[[ Given data, beginning ]]

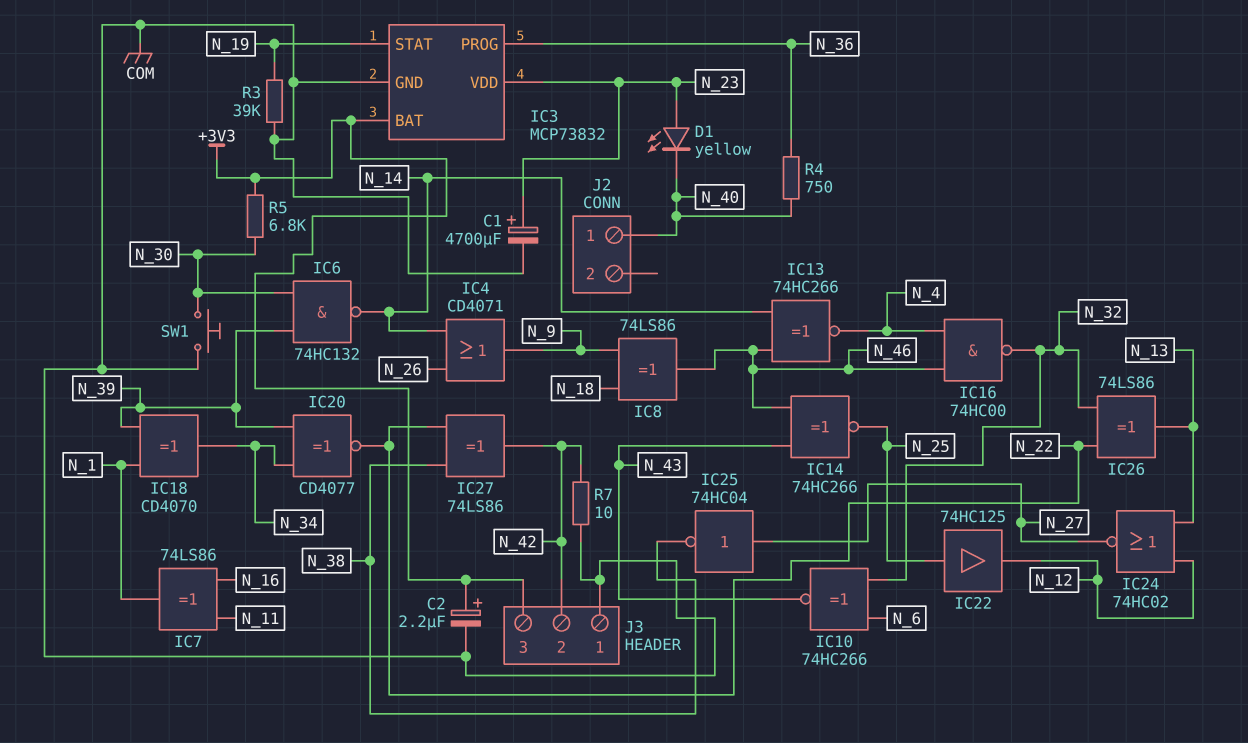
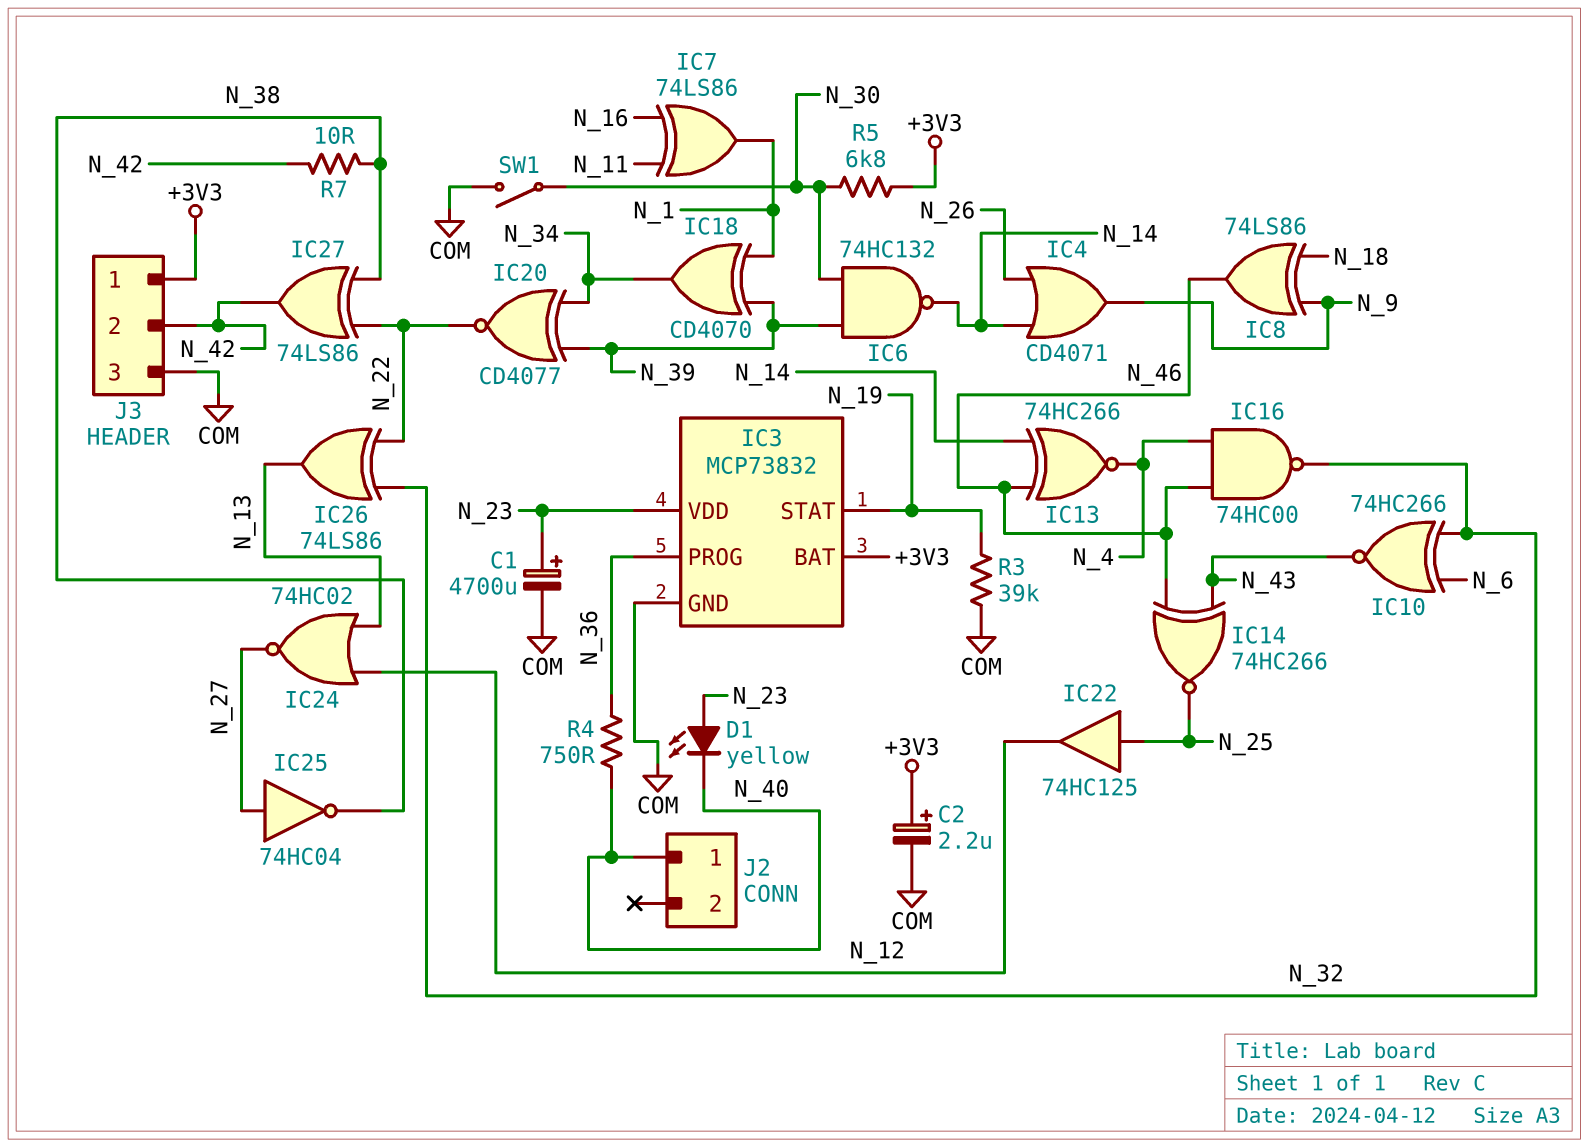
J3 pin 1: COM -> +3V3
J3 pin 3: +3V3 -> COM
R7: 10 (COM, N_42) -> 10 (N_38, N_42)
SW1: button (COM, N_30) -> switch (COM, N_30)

[[ Given data, end ]]
[[ Given data, beginning ]]

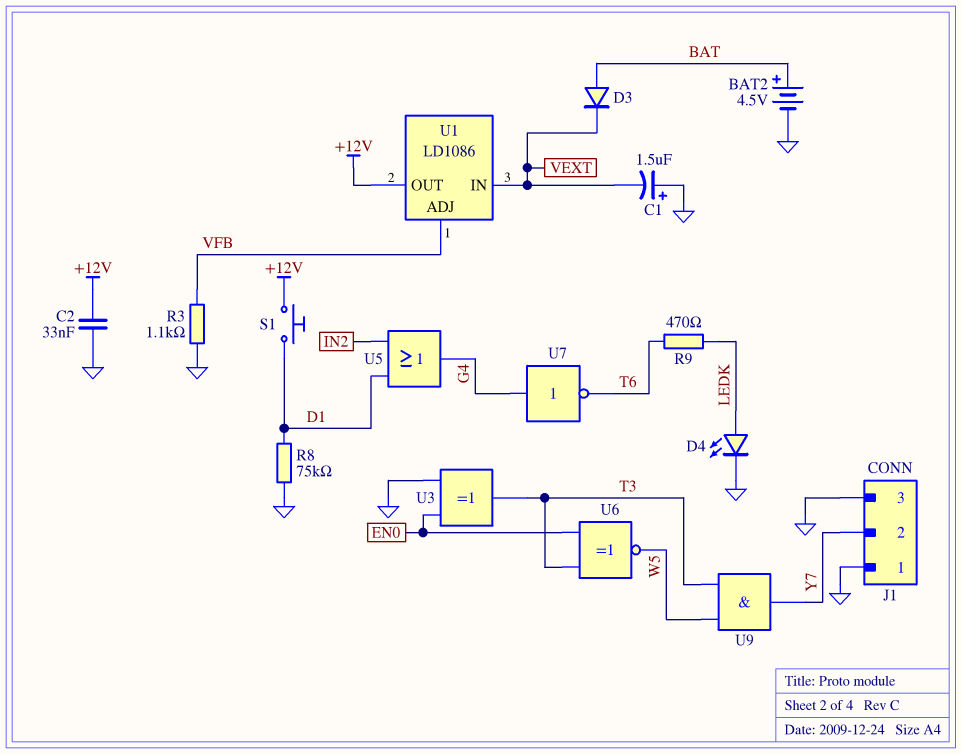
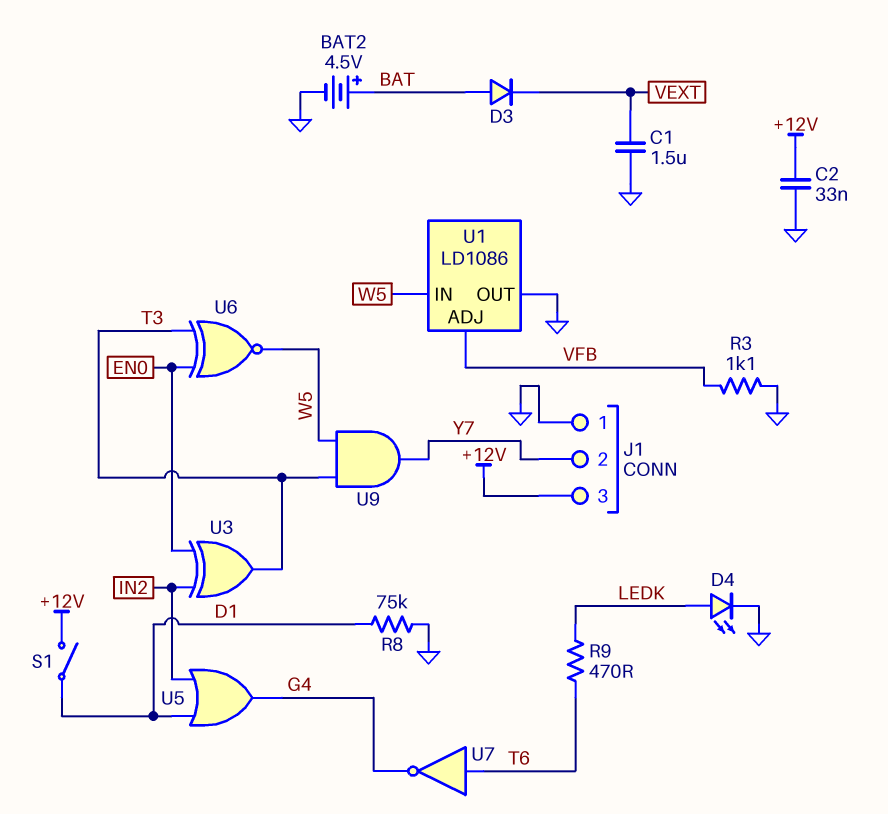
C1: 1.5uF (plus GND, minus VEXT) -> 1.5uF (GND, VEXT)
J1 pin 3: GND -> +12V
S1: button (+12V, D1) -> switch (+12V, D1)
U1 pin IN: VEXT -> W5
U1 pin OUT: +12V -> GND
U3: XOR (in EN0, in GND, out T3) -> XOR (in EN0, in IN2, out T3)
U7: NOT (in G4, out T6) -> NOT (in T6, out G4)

[[ Given data, end ]]

_Your objective_
Once you have gone through the listing, state the number of lines holding the word "switch" and nothing else.

_Answer section_
2